Count the lines in the items below that contain the string "kern", with case counting, and give only the number.

| Input rows |
=-=-=

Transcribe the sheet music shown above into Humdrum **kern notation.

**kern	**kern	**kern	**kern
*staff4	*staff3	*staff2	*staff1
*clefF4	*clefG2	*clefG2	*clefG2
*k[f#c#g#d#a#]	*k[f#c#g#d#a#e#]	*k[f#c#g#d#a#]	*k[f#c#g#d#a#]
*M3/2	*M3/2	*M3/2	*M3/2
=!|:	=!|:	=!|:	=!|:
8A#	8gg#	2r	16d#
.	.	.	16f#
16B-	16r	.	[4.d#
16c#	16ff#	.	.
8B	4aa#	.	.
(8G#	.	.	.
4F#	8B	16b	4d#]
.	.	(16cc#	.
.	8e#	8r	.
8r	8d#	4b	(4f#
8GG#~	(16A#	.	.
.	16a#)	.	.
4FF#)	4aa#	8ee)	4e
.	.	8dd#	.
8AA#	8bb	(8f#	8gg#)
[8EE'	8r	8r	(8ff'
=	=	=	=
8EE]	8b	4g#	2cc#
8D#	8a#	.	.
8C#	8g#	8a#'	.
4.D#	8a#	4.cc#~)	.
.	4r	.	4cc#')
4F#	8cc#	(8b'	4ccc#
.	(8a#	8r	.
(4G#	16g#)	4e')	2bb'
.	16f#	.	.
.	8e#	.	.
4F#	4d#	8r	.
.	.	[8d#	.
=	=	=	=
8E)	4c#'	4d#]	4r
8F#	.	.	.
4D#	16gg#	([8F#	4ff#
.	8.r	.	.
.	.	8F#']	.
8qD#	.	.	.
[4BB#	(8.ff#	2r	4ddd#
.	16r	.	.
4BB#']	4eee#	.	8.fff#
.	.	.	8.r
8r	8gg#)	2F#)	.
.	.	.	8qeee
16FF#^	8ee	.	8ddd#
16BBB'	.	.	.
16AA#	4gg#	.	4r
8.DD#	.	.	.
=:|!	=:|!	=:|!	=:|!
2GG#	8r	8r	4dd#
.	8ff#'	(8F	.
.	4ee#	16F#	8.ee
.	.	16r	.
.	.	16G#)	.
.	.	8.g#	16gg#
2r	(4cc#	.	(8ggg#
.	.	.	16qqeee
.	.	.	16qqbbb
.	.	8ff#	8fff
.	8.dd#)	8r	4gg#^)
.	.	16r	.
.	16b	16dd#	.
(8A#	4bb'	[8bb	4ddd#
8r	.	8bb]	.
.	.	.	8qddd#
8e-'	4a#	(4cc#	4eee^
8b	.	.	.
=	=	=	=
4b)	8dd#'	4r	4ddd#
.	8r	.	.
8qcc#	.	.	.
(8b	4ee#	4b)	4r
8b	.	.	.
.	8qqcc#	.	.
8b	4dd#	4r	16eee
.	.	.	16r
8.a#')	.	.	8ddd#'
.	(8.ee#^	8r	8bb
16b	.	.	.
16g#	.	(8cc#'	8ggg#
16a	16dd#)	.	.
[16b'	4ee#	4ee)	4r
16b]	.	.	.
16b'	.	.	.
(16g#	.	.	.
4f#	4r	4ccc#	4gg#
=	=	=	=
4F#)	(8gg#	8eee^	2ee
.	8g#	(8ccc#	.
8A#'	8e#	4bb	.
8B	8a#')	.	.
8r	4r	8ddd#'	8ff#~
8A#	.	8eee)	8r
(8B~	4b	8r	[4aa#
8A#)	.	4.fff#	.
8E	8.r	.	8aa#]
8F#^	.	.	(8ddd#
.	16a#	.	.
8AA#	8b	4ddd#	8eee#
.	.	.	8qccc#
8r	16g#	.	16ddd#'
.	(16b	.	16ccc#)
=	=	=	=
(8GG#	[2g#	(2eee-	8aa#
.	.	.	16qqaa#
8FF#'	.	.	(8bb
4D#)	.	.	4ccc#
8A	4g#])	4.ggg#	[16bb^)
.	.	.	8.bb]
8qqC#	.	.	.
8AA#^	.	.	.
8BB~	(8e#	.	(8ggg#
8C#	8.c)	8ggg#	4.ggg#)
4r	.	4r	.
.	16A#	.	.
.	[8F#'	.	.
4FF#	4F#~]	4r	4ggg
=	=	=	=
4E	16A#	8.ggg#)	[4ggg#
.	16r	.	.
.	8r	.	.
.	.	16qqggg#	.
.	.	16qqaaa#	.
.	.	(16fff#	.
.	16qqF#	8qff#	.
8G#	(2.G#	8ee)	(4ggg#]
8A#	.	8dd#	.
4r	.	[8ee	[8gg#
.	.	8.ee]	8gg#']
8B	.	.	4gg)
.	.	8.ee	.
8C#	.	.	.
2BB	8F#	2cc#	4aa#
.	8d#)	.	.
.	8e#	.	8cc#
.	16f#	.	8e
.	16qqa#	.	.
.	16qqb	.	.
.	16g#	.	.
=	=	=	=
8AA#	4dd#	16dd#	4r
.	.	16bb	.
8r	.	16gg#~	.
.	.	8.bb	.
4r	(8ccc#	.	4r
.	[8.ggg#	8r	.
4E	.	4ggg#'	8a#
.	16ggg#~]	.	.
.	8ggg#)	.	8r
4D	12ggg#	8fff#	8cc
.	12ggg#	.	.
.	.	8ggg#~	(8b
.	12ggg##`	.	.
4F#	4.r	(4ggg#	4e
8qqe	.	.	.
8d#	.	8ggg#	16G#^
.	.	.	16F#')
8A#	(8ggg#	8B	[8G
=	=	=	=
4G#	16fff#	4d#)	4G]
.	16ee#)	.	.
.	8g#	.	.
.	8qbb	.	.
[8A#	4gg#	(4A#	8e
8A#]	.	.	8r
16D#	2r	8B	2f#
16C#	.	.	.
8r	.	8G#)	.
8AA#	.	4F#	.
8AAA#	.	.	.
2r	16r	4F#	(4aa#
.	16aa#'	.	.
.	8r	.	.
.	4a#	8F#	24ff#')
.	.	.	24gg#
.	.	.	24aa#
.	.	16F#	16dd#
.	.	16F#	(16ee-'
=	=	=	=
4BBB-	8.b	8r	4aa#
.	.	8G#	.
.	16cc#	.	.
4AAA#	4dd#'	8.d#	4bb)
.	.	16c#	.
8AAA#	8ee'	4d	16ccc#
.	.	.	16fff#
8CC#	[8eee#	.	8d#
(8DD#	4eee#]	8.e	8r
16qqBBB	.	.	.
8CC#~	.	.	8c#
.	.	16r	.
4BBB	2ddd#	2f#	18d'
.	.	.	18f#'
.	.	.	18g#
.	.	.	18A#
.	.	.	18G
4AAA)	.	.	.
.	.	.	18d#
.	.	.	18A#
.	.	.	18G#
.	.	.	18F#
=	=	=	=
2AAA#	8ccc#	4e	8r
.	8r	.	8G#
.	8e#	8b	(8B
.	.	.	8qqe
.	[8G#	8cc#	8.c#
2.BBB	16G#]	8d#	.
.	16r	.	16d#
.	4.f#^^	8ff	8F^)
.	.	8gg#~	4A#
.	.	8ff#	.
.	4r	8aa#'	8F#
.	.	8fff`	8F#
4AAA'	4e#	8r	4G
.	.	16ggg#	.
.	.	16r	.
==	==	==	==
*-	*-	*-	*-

=-=-=

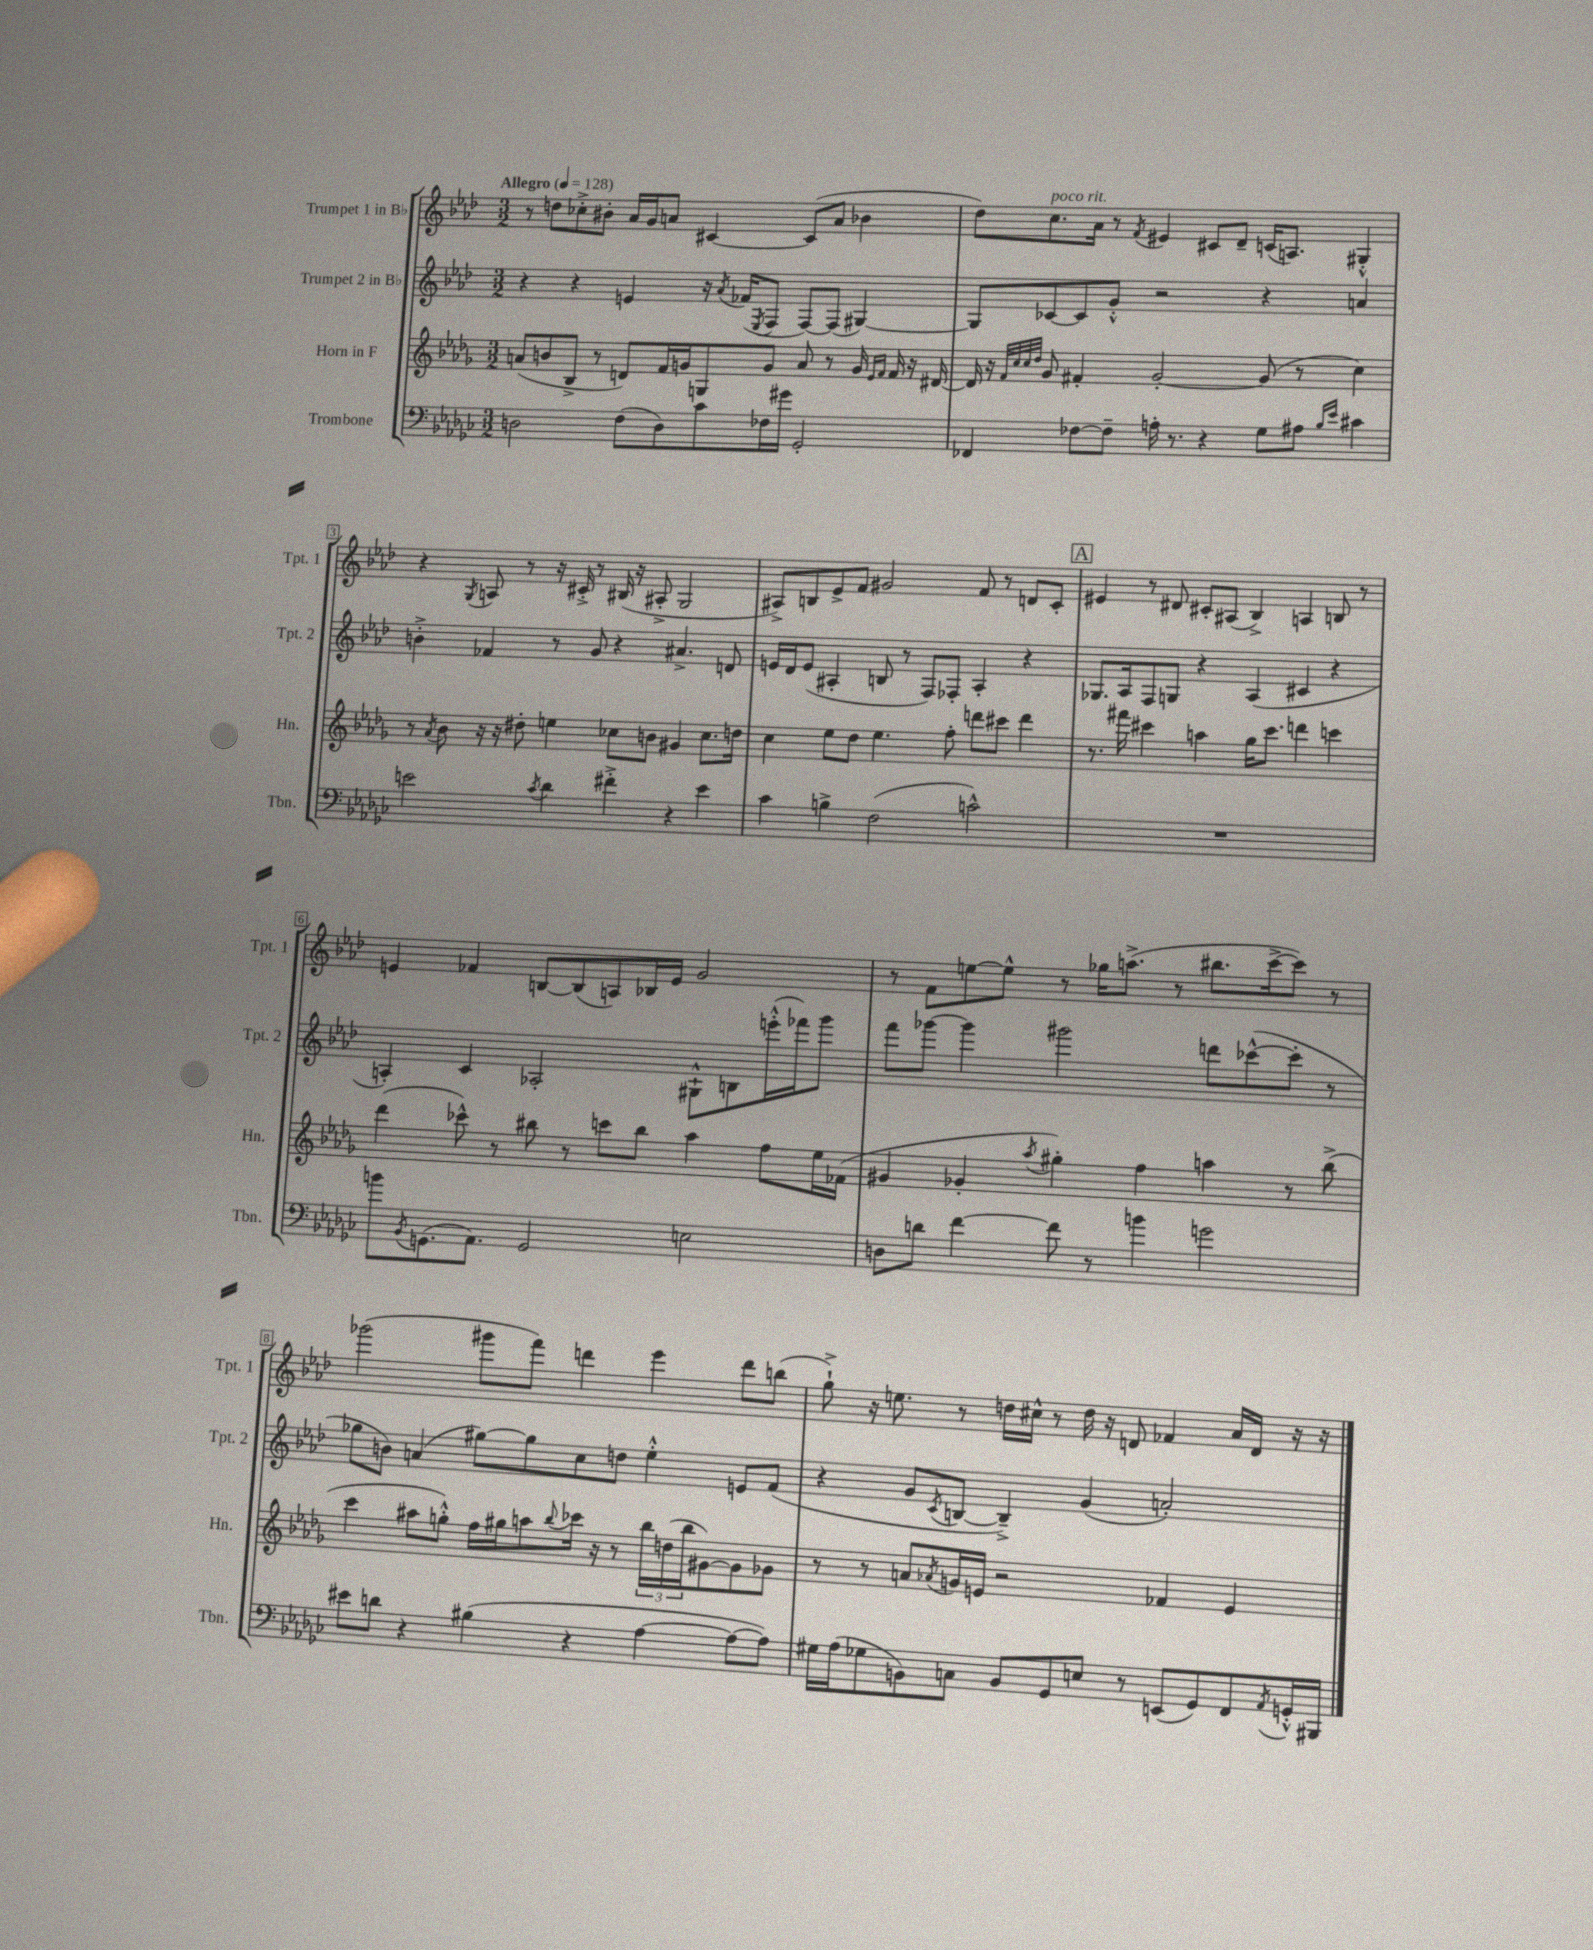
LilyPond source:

=-=-=

| Solution |
2